* [What needs to be done]
Which rows below contain the word "degrees"? Copy each of those rows in full.

* [Records to use]
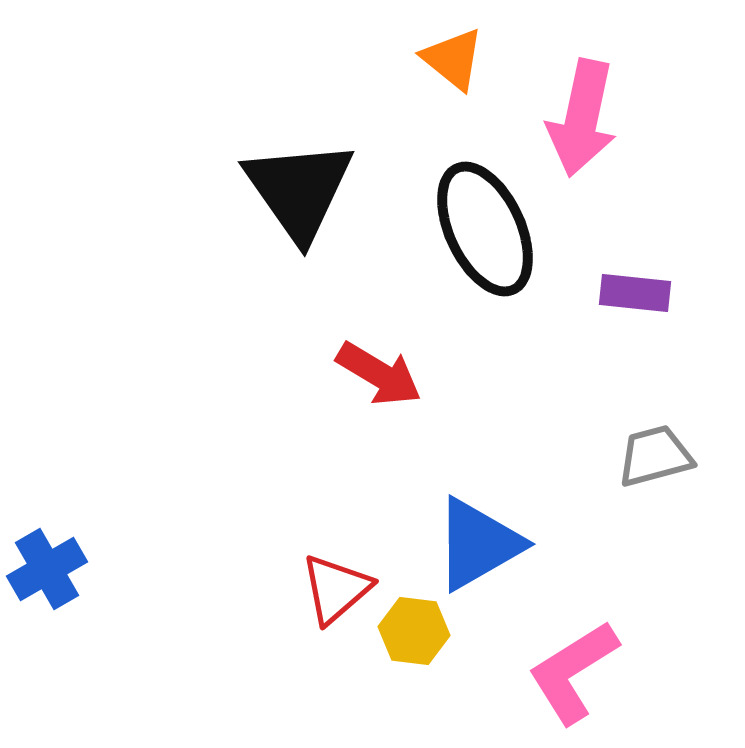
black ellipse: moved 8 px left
==
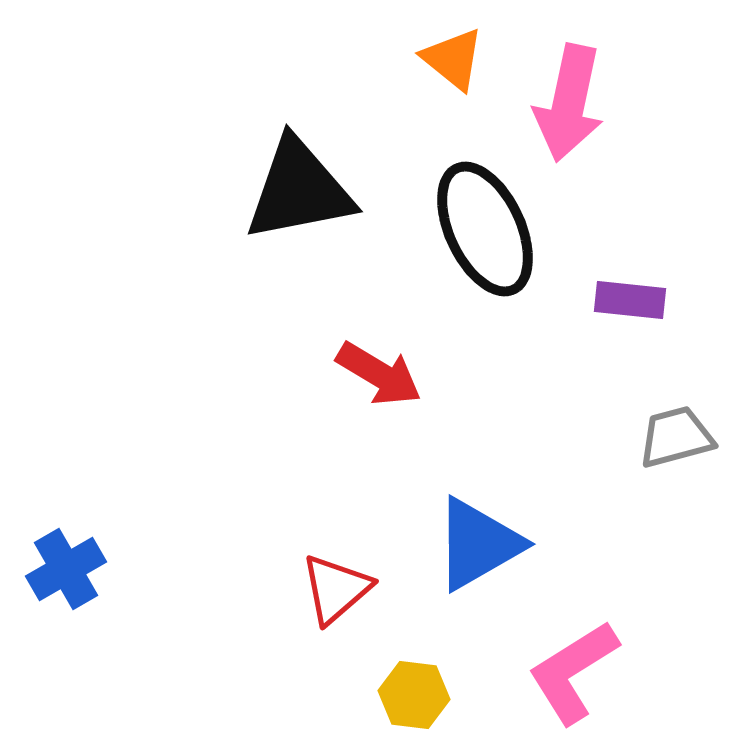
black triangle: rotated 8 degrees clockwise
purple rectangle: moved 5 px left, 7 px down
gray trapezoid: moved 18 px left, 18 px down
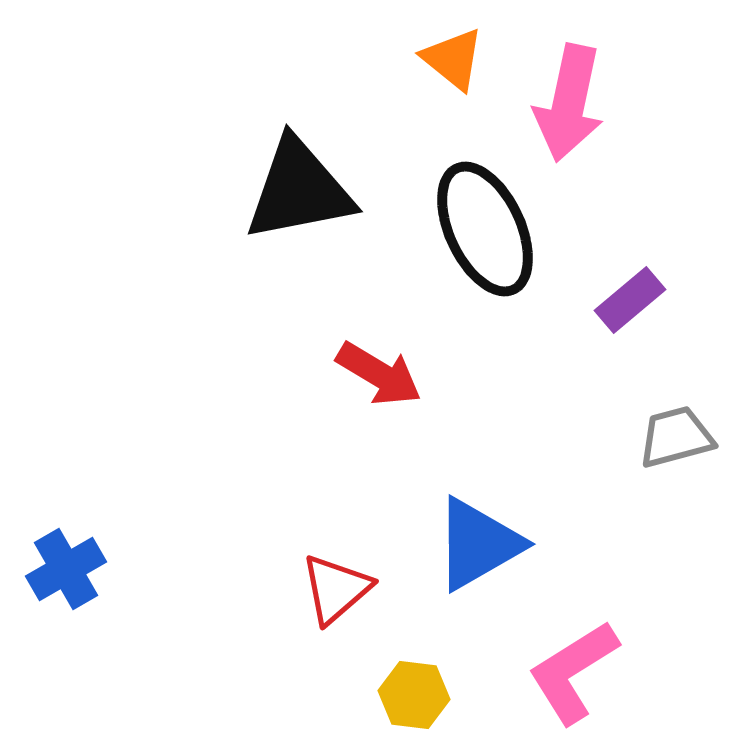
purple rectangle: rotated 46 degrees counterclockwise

* [Correct response]
black triangle: rotated 8 degrees clockwise
purple rectangle: rotated 46 degrees counterclockwise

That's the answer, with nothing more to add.